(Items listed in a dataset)
^^^^^^^^^^^^^^^^

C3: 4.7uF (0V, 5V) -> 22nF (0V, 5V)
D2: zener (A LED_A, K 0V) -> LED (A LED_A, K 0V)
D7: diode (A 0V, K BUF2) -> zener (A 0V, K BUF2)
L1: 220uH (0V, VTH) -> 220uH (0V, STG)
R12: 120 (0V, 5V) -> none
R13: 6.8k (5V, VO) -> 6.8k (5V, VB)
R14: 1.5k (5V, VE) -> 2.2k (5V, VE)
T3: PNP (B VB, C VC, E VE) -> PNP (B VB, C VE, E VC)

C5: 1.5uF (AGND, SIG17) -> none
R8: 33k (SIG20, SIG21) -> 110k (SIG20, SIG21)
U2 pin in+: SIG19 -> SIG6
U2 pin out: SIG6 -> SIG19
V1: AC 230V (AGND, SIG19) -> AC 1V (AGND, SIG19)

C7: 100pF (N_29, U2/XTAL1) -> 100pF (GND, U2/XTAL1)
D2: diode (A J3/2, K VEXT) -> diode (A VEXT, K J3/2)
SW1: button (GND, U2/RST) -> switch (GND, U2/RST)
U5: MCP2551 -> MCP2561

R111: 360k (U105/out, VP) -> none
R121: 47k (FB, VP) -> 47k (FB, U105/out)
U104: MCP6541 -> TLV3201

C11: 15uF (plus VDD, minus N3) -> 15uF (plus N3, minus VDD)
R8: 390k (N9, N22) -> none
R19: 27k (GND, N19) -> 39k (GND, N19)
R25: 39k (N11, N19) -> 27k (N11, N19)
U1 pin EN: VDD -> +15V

^^^^^^^^^^^^^^^^

Work item: Return, without any change, only the lines from the one containing "C7: 100pF (N_29, U2/XTAL1)" through the last line of the entries above.

Output of the task:
C7: 100pF (N_29, U2/XTAL1) -> 100pF (GND, U2/XTAL1)
D2: diode (A J3/2, K VEXT) -> diode (A VEXT, K J3/2)
SW1: button (GND, U2/RST) -> switch (GND, U2/RST)
U5: MCP2551 -> MCP2561

R111: 360k (U105/out, VP) -> none
R121: 47k (FB, VP) -> 47k (FB, U105/out)
U104: MCP6541 -> TLV3201

C11: 15uF (plus VDD, minus N3) -> 15uF (plus N3, minus VDD)
R8: 390k (N9, N22) -> none
R19: 27k (GND, N19) -> 39k (GND, N19)
R25: 39k (N11, N19) -> 27k (N11, N19)
U1 pin EN: VDD -> +15V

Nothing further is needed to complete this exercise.